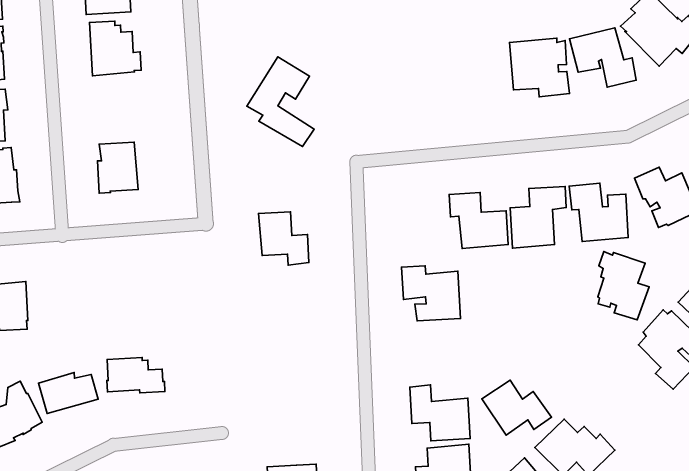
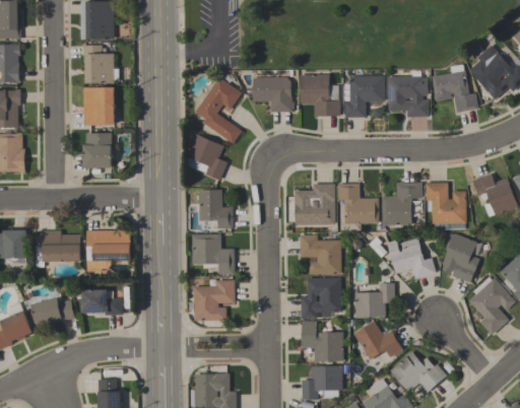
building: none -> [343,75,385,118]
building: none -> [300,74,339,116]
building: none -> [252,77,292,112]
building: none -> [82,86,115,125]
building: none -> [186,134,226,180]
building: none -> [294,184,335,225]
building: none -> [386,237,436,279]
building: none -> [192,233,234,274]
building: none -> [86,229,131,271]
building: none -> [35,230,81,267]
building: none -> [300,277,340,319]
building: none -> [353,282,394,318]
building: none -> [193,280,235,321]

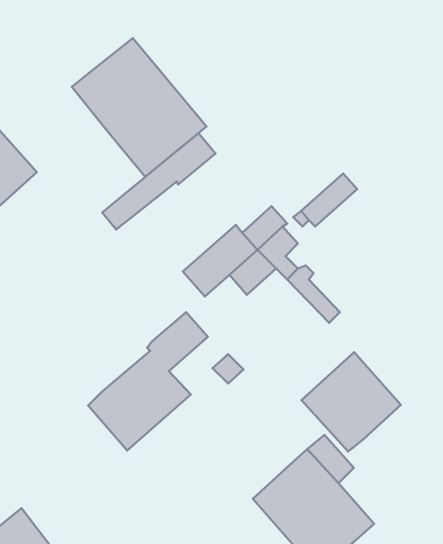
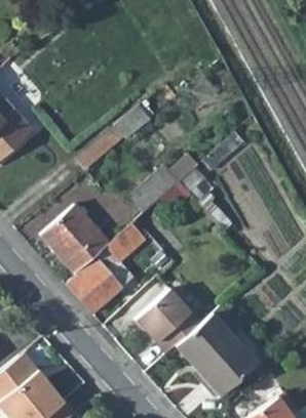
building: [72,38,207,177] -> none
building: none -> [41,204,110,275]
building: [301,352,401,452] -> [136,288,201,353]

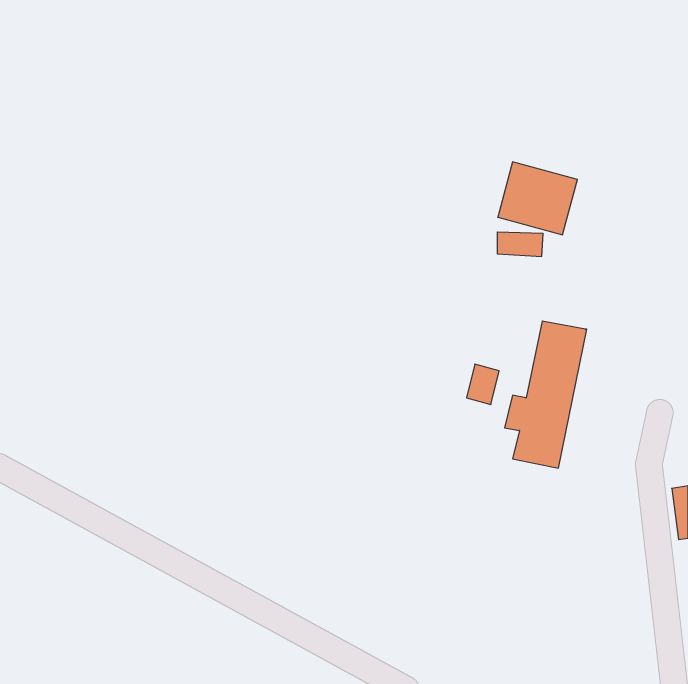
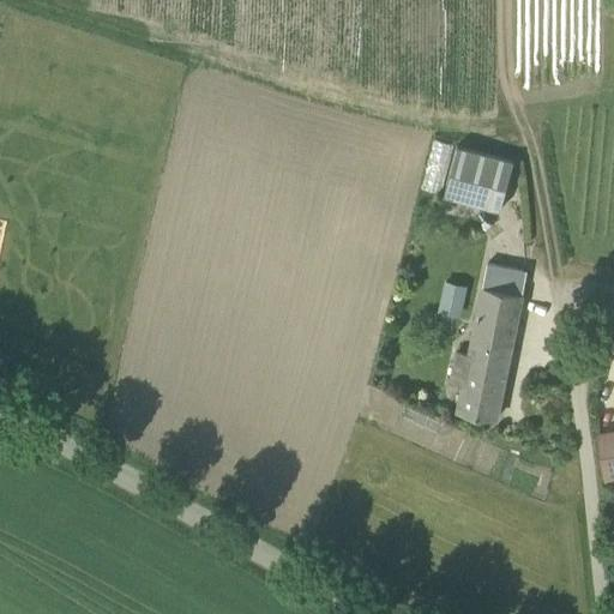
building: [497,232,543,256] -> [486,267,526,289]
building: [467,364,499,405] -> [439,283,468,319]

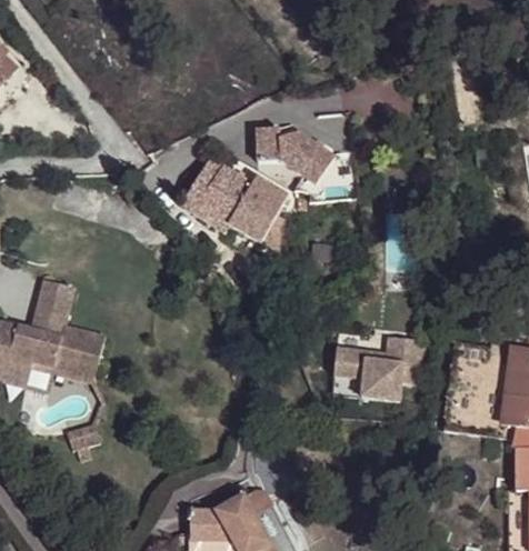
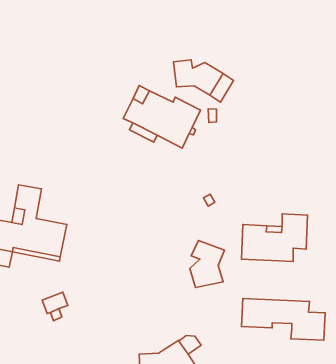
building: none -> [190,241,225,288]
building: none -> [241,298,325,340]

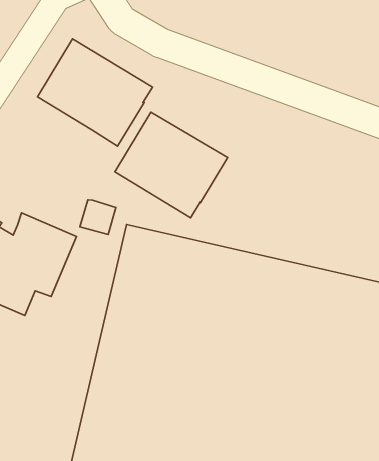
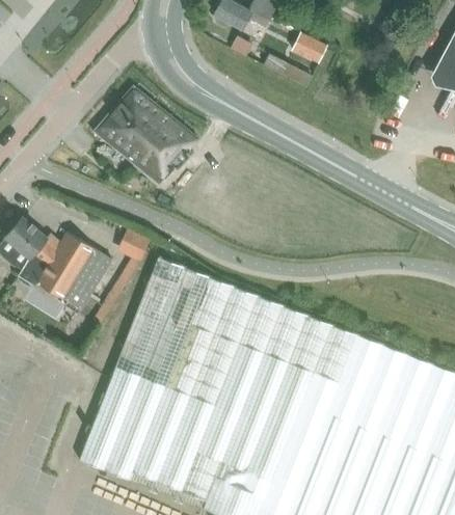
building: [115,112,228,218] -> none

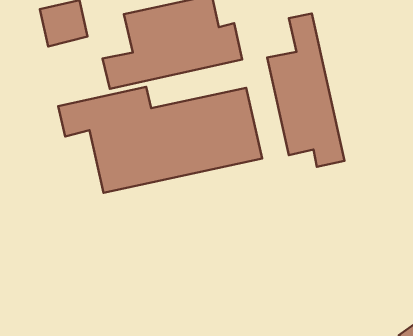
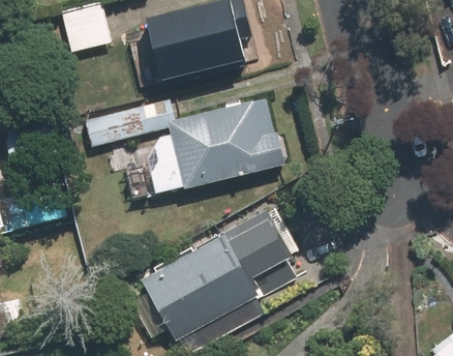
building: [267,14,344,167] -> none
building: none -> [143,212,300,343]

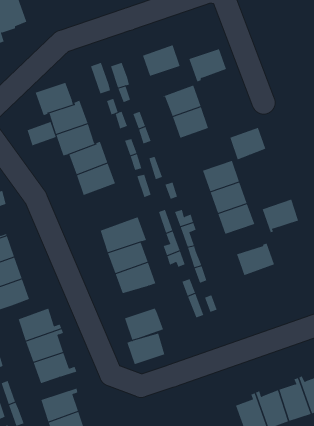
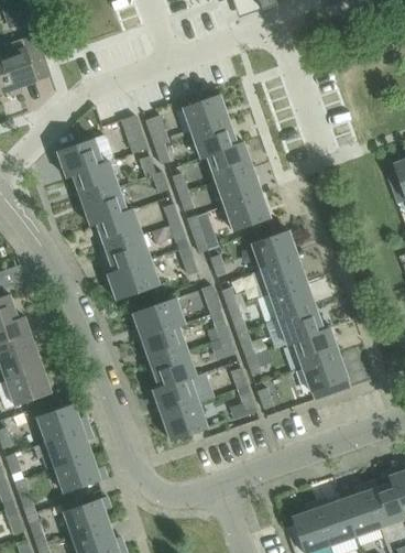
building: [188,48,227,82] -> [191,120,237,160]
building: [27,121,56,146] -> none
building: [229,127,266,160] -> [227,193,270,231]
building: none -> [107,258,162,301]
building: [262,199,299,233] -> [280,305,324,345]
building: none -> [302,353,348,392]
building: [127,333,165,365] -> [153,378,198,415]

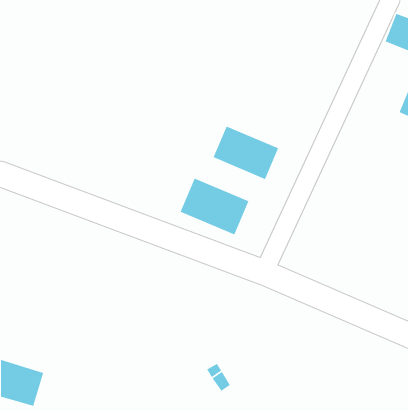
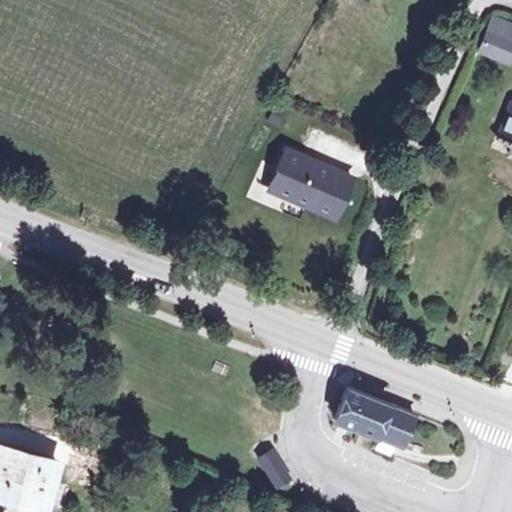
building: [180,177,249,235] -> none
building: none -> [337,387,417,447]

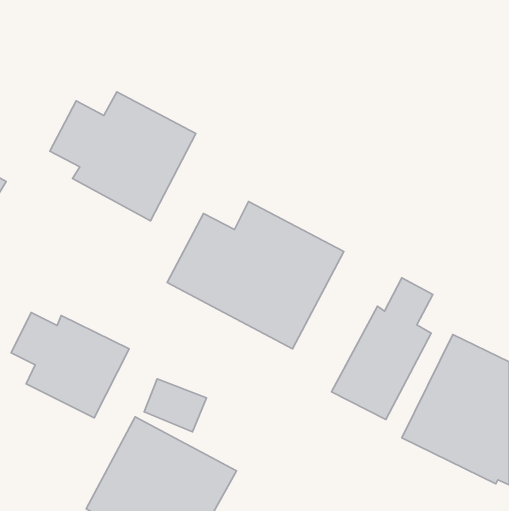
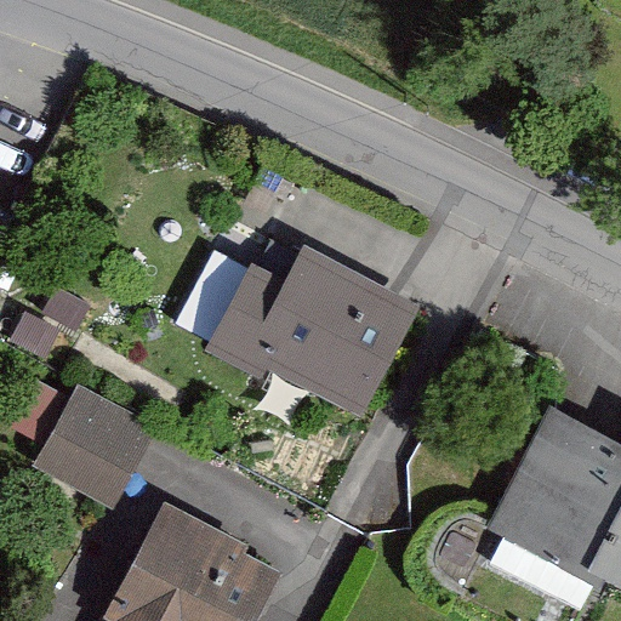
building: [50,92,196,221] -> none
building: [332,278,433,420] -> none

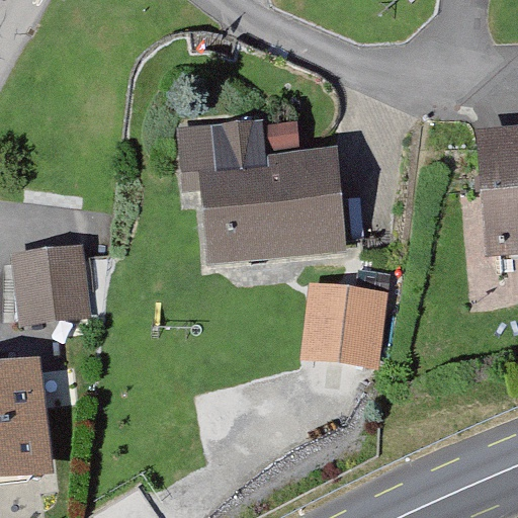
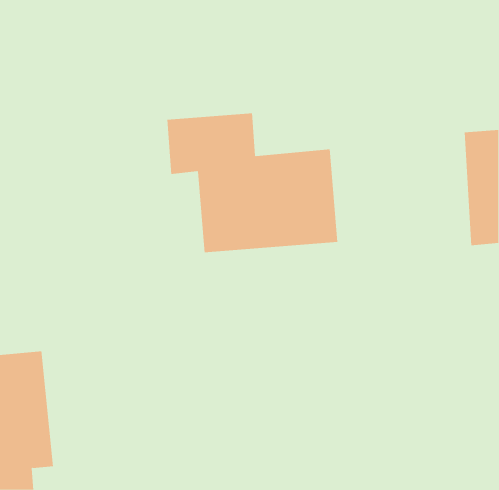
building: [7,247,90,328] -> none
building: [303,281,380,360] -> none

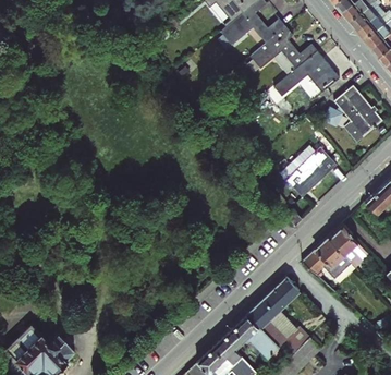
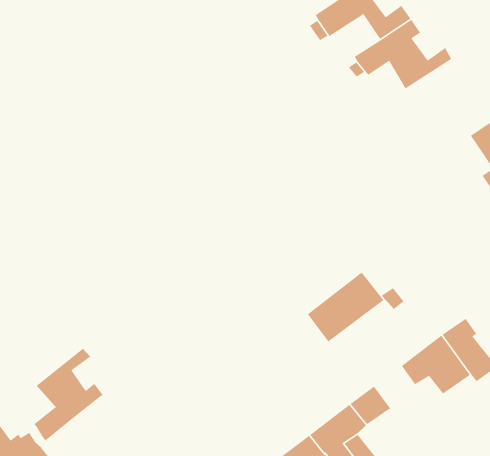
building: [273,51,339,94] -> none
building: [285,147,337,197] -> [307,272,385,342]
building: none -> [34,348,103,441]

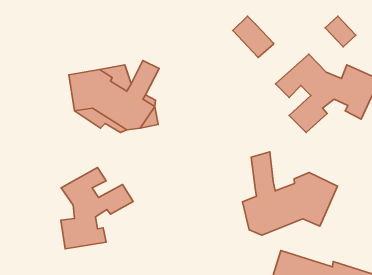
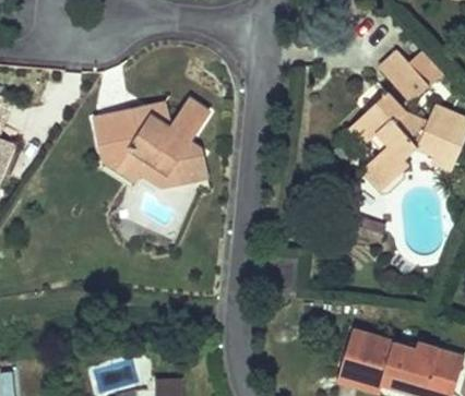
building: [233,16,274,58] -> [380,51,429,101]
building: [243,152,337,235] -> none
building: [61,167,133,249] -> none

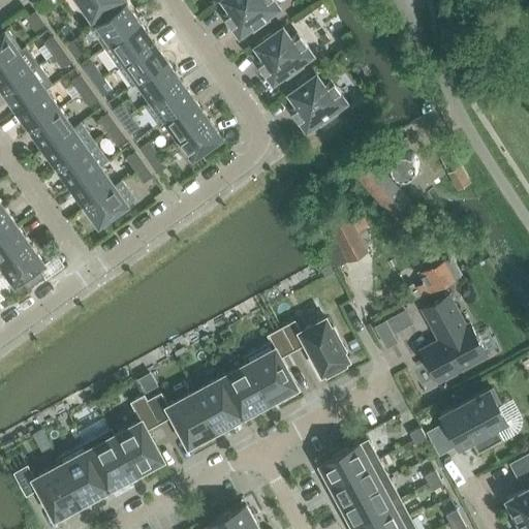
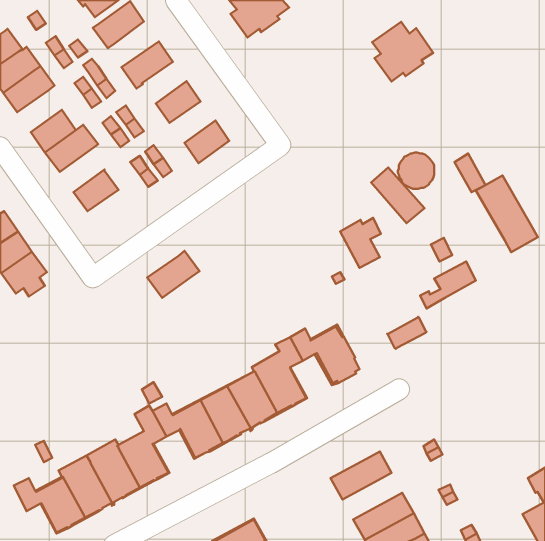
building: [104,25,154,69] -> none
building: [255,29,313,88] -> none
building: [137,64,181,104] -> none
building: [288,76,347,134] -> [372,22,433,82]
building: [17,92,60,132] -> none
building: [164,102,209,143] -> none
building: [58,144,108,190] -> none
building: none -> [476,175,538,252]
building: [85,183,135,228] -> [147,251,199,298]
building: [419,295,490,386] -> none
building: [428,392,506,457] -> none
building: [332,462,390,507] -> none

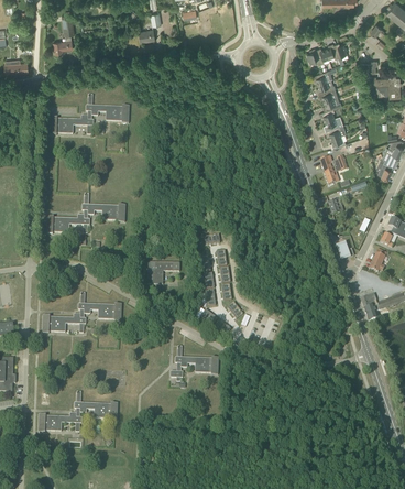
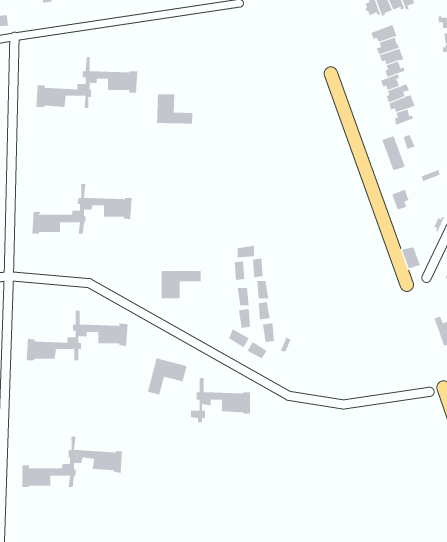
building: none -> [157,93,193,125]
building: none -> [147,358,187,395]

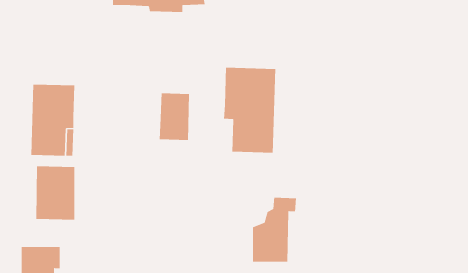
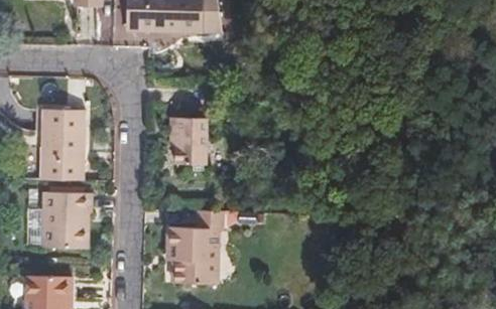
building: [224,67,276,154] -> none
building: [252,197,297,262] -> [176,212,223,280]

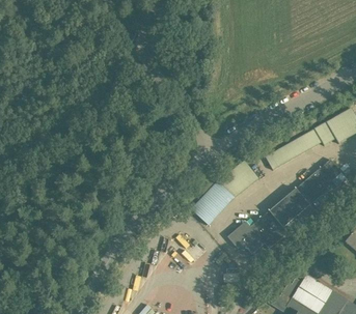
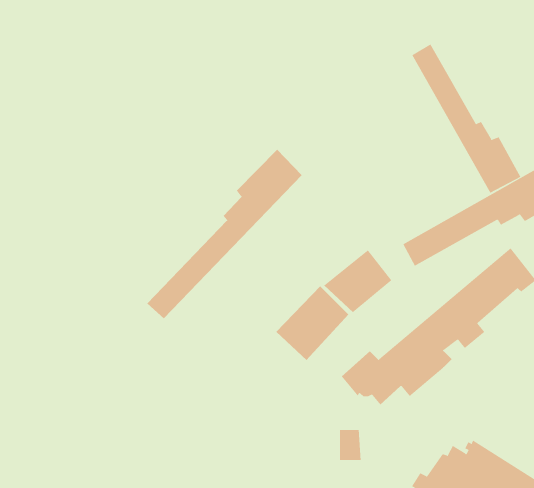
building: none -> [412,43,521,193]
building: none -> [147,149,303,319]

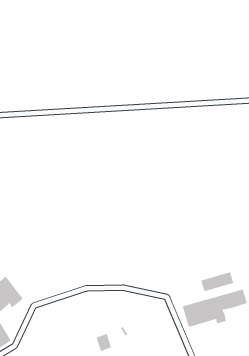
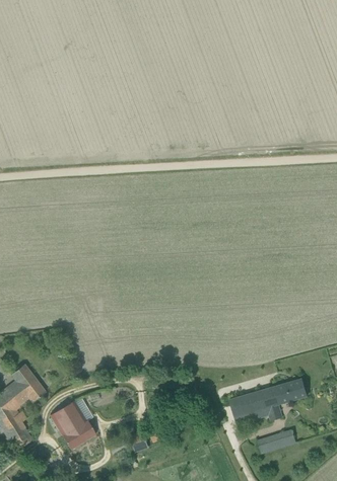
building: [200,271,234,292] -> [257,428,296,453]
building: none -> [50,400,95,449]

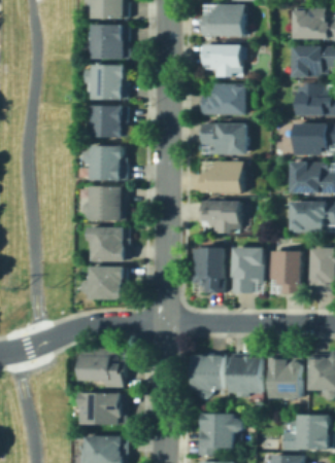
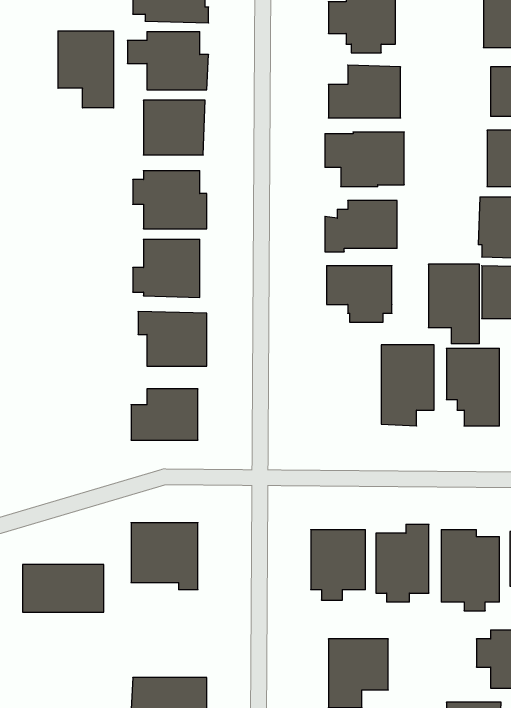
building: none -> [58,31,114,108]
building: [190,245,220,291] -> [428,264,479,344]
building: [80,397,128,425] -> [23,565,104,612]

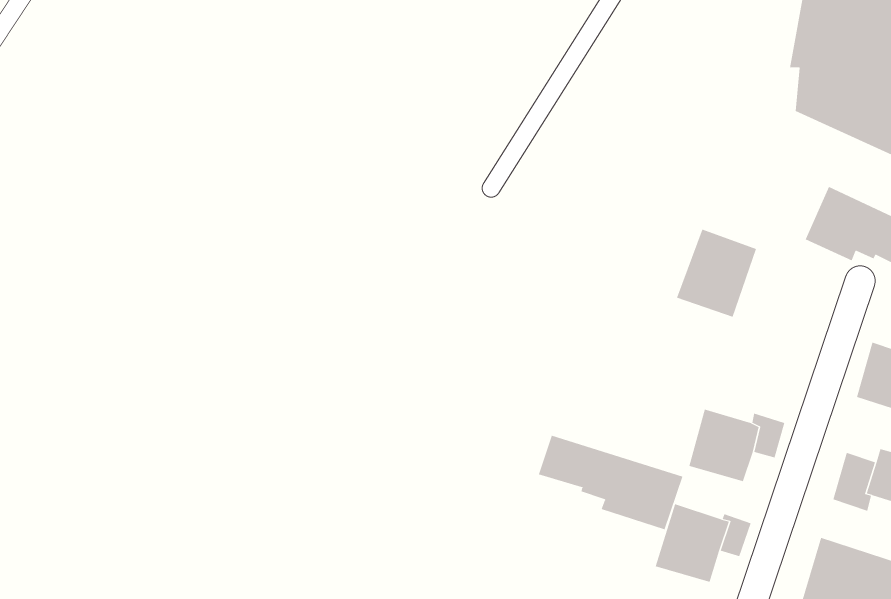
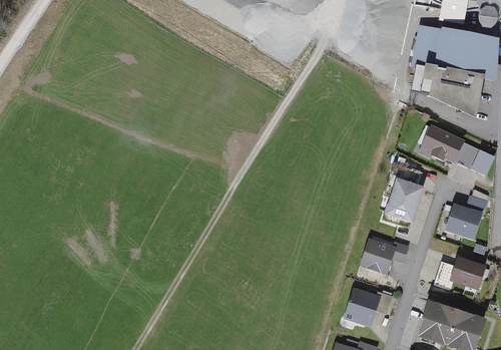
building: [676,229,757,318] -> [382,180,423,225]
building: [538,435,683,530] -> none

========

*Your goal*. Transcribe, word for word, the stretch of lines in the data above from the one with "building: [467,364,499,405] ->" through the one with "building: none -> [476,175,538,252]"; omit all pictures.

*Answer to this problem*.
building: [467,364,499,405] -> [439,283,468,319]

building: none -> [190,241,225,288]
building: none -> [241,298,325,340]

building: [115,112,228,218] -> none

building: [267,14,344,167] -> none
building: none -> [143,212,300,343]

building: [188,48,227,82] -> [191,120,237,160]
building: [27,121,56,146] -> none
building: [229,127,266,160] -> [227,193,270,231]
building: none -> [107,258,162,301]
building: [262,199,299,233] -> [280,305,324,345]
building: none -> [302,353,348,392]
building: [127,333,165,365] -> [153,378,198,415]

building: [180,177,249,235] -> none
building: none -> [337,387,417,447]

building: [50,92,196,221] -> none
building: [332,278,433,420] -> none

building: [7,247,90,328] -> none
building: [303,281,380,360] -> none

building: [273,51,339,94] -> none
building: [285,147,337,197] -> [307,272,385,342]
building: none -> [34,348,103,441]

building: [233,16,274,58] -> [380,51,429,101]
building: [243,152,337,235] -> none
building: [61,167,133,249] -> none

building: [104,25,154,69] -> none
building: [255,29,313,88] -> none
building: [137,64,181,104] -> none
building: [288,76,347,134] -> [372,22,433,82]
building: [17,92,60,132] -> none
building: [164,102,209,143] -> none
building: [58,144,108,190] -> none
building: none -> [476,175,538,252]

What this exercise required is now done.